___ Data for processing

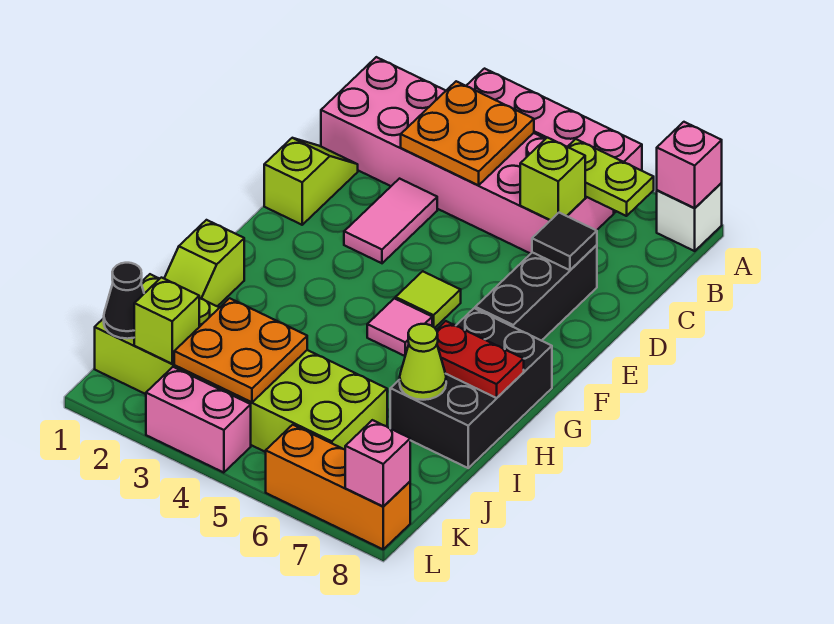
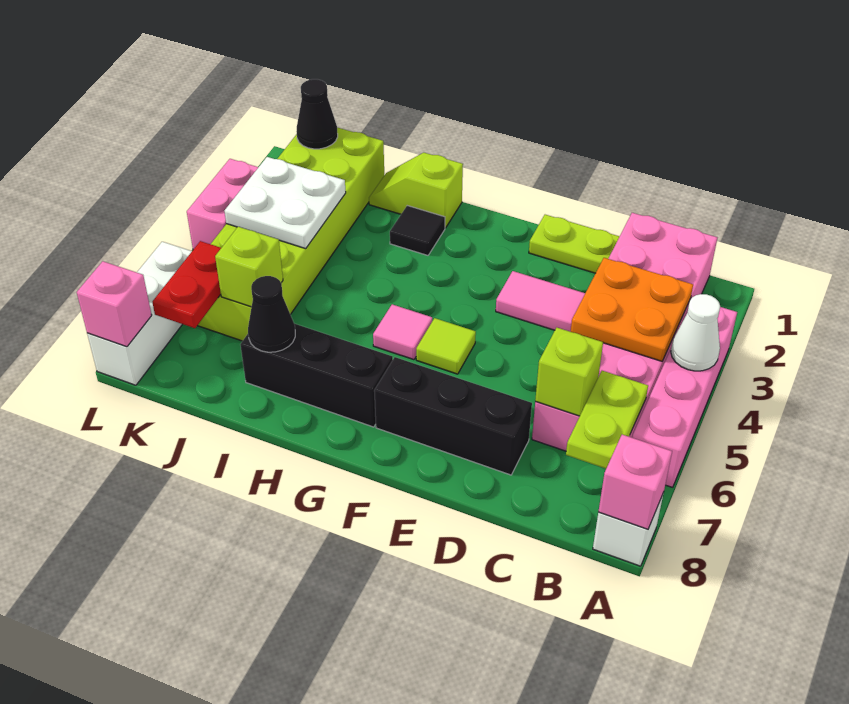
none -> white cone A4 level 2
lime slope D1:E1 level 1 top E -> lime plate D1:E1 level 1
black tile D7 level 2 -> black tile H2 level 1
black brick G7:I8 level 1 -> black brick G7:I7 level 1
red plate H7:H8 level 2 -> red plate K6:K7 level 2
lime cone I7 level 2 -> black cone I7 level 2
orange plate J3:K4 level 2 -> white plate J3:K4 level 2
lime brick K2 level 2 -> lime brick J6 level 2
orange brick L6:L8 level 1 -> white brick L6:L8 level 1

______

[Exercise brief] Once the line with "lime cone I7 level 2 -> black cone I7 level 2" is found, write out that line and every one after it through the last line of the records, exactly and with nothing else.

[Output for this exercise]
lime cone I7 level 2 -> black cone I7 level 2
orange plate J3:K4 level 2 -> white plate J3:K4 level 2
lime brick K2 level 2 -> lime brick J6 level 2
orange brick L6:L8 level 1 -> white brick L6:L8 level 1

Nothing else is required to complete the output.